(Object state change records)
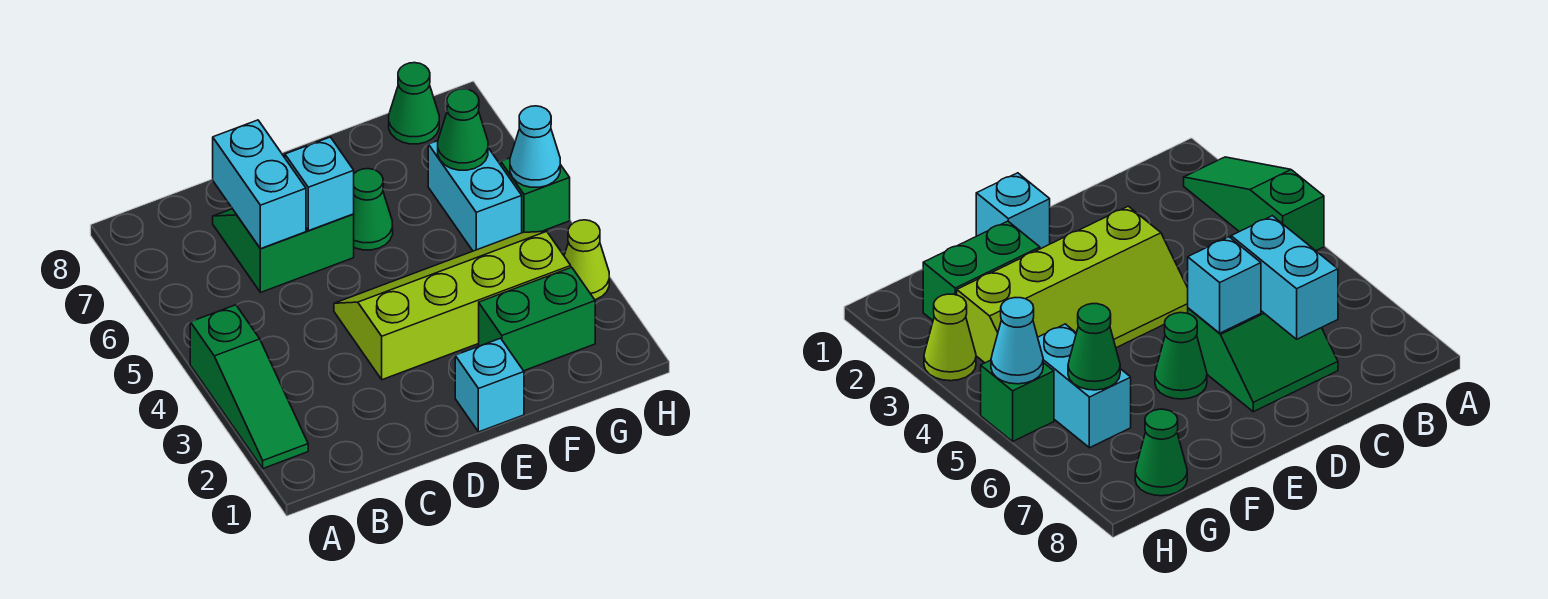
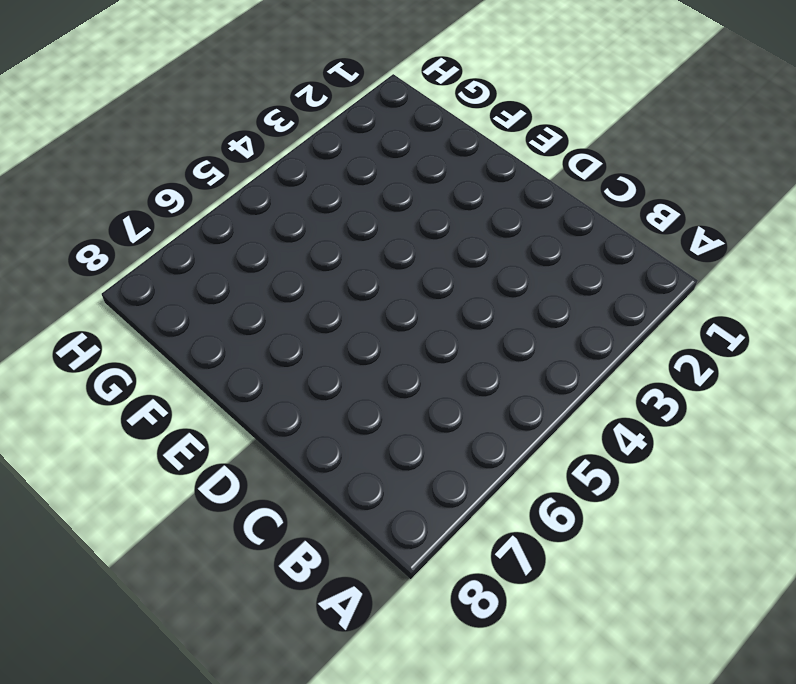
none -> green slope A2:A4 level 1 top 4
none -> green slope C6:D7 level 1 top 6
none -> lime slope D3:G4 level 1 top 3

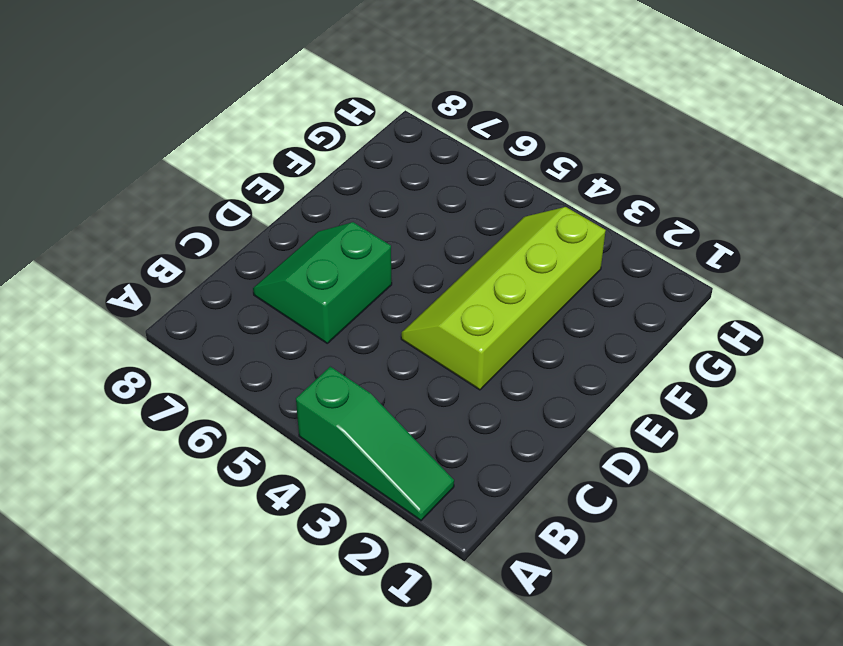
none -> cyan brick E1 level 1
none -> green cone E6 level 1
none -> green brick F2:G2 level 1

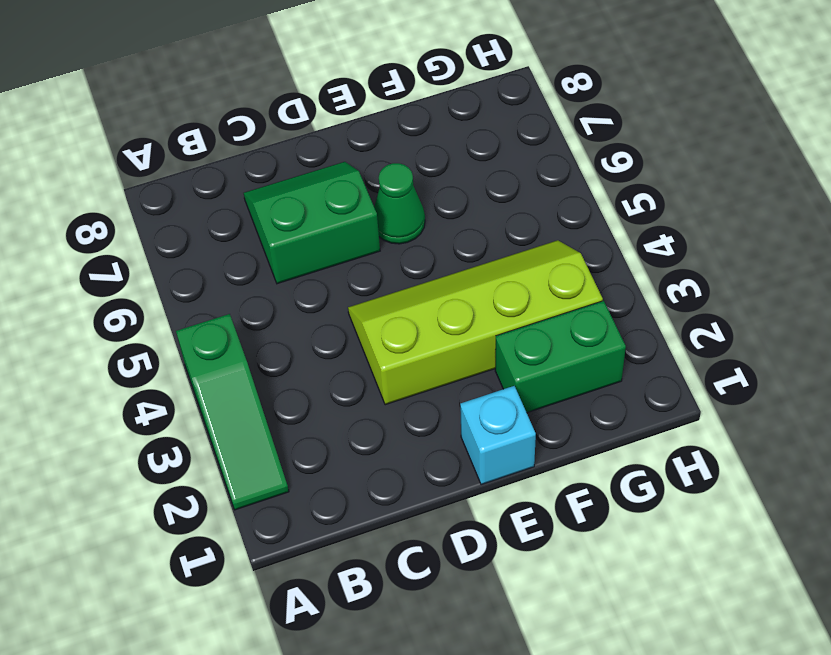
none -> cyan brick G5:G6 level 1
none -> green cone G8 level 1
none -> lime cone H3 level 1

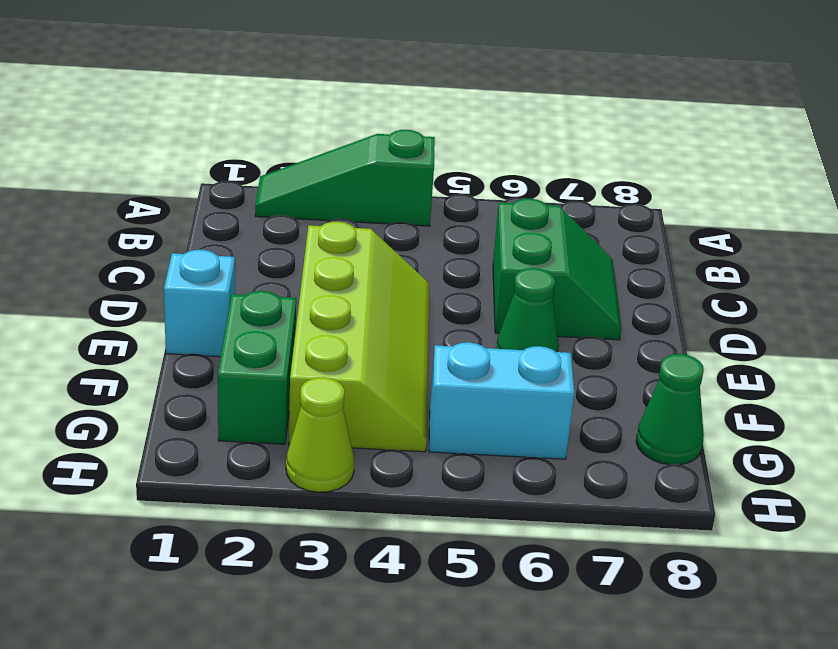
none -> green brick H5 level 1
none -> cyan brick C6:C7 level 2
none -> cyan brick D6 level 2

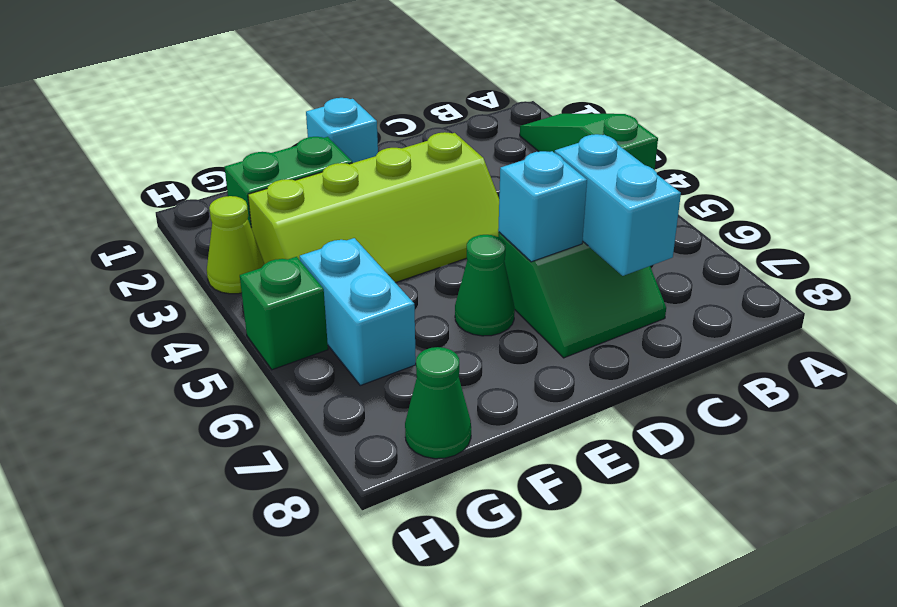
none -> green cone G6 level 2
none -> cyan cone H5 level 2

What you should do => Without including any pictures, copy every line above exactly.

Completed exercise =>
none -> green slope A2:A4 level 1 top 4
none -> green slope C6:D7 level 1 top 6
none -> lime slope D3:G4 level 1 top 3

none -> cyan brick E1 level 1
none -> green cone E6 level 1
none -> green brick F2:G2 level 1

none -> cyan brick G5:G6 level 1
none -> green cone G8 level 1
none -> lime cone H3 level 1

none -> green brick H5 level 1
none -> cyan brick C6:C7 level 2
none -> cyan brick D6 level 2

none -> green cone G6 level 2
none -> cyan cone H5 level 2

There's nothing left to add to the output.